**WORK TASK**:
Copy exactly the lines from the start of the data below through the one that carries "IC5 pin C: OPTO -> ISO_C", and only those.

== Segment start ==

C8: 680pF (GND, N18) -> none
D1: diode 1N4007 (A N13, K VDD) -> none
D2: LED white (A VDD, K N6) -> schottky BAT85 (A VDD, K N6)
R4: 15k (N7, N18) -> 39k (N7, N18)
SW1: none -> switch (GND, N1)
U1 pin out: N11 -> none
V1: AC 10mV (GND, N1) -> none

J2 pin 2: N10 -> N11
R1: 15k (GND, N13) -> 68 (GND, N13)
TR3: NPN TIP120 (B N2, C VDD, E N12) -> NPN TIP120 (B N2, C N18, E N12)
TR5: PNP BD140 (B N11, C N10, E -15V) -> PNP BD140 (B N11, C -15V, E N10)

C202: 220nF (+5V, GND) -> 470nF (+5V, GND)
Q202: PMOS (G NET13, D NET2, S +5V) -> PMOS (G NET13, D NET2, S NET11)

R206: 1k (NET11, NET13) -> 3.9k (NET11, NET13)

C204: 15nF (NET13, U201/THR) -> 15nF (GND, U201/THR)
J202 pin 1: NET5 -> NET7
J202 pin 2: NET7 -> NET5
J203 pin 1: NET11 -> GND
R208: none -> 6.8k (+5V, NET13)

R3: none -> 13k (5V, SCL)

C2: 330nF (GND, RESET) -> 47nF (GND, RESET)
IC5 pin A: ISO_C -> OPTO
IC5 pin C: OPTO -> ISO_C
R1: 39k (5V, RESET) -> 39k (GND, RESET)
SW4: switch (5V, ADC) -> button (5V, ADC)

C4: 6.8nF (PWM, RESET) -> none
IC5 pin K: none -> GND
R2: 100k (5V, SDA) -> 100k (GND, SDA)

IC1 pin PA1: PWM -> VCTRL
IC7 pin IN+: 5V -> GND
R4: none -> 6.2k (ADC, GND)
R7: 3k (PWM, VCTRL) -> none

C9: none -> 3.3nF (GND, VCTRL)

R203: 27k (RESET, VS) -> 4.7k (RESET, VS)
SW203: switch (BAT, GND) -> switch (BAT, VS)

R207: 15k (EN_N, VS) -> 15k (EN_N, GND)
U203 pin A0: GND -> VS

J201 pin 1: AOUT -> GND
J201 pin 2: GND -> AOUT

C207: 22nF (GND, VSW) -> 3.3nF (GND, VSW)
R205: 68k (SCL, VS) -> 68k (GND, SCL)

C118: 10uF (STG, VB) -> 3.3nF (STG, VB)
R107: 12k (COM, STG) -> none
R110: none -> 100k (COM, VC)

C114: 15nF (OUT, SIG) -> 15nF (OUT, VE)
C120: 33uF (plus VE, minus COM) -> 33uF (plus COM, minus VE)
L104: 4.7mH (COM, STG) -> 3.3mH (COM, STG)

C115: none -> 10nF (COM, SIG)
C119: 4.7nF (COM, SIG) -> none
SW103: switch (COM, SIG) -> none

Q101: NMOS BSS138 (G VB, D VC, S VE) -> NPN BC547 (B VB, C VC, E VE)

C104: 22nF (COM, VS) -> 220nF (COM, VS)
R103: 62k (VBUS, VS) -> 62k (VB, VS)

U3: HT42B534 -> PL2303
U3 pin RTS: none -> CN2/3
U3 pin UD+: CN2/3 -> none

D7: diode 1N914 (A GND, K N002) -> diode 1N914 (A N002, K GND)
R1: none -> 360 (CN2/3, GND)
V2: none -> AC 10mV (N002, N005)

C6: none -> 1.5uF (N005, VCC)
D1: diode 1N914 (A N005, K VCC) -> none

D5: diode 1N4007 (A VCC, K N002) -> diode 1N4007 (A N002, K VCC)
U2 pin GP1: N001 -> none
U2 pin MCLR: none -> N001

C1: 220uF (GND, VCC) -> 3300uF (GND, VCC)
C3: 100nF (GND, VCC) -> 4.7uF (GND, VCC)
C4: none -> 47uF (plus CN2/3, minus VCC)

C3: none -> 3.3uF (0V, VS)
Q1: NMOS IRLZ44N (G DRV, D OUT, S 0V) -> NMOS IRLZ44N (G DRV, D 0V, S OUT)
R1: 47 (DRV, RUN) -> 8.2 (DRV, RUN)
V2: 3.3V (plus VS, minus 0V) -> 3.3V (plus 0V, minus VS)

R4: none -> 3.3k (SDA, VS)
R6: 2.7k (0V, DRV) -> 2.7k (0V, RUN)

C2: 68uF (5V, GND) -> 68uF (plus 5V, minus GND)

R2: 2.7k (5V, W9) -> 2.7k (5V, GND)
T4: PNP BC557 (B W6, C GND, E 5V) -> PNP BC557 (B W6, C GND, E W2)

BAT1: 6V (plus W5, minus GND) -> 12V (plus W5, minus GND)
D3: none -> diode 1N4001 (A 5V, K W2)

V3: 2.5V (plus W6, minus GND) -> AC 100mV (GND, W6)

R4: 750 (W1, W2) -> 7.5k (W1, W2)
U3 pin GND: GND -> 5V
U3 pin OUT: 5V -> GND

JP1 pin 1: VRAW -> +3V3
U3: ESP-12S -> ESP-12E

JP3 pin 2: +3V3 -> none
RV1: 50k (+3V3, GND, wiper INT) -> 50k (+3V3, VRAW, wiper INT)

== Segment end ==

**SOLUTION TO THIS EXERCISE**:
C8: 680pF (GND, N18) -> none
D1: diode 1N4007 (A N13, K VDD) -> none
D2: LED white (A VDD, K N6) -> schottky BAT85 (A VDD, K N6)
R4: 15k (N7, N18) -> 39k (N7, N18)
SW1: none -> switch (GND, N1)
U1 pin out: N11 -> none
V1: AC 10mV (GND, N1) -> none

J2 pin 2: N10 -> N11
R1: 15k (GND, N13) -> 68 (GND, N13)
TR3: NPN TIP120 (B N2, C VDD, E N12) -> NPN TIP120 (B N2, C N18, E N12)
TR5: PNP BD140 (B N11, C N10, E -15V) -> PNP BD140 (B N11, C -15V, E N10)

C202: 220nF (+5V, GND) -> 470nF (+5V, GND)
Q202: PMOS (G NET13, D NET2, S +5V) -> PMOS (G NET13, D NET2, S NET11)

R206: 1k (NET11, NET13) -> 3.9k (NET11, NET13)

C204: 15nF (NET13, U201/THR) -> 15nF (GND, U201/THR)
J202 pin 1: NET5 -> NET7
J202 pin 2: NET7 -> NET5
J203 pin 1: NET11 -> GND
R208: none -> 6.8k (+5V, NET13)

R3: none -> 13k (5V, SCL)

C2: 330nF (GND, RESET) -> 47nF (GND, RESET)
IC5 pin A: ISO_C -> OPTO
IC5 pin C: OPTO -> ISO_C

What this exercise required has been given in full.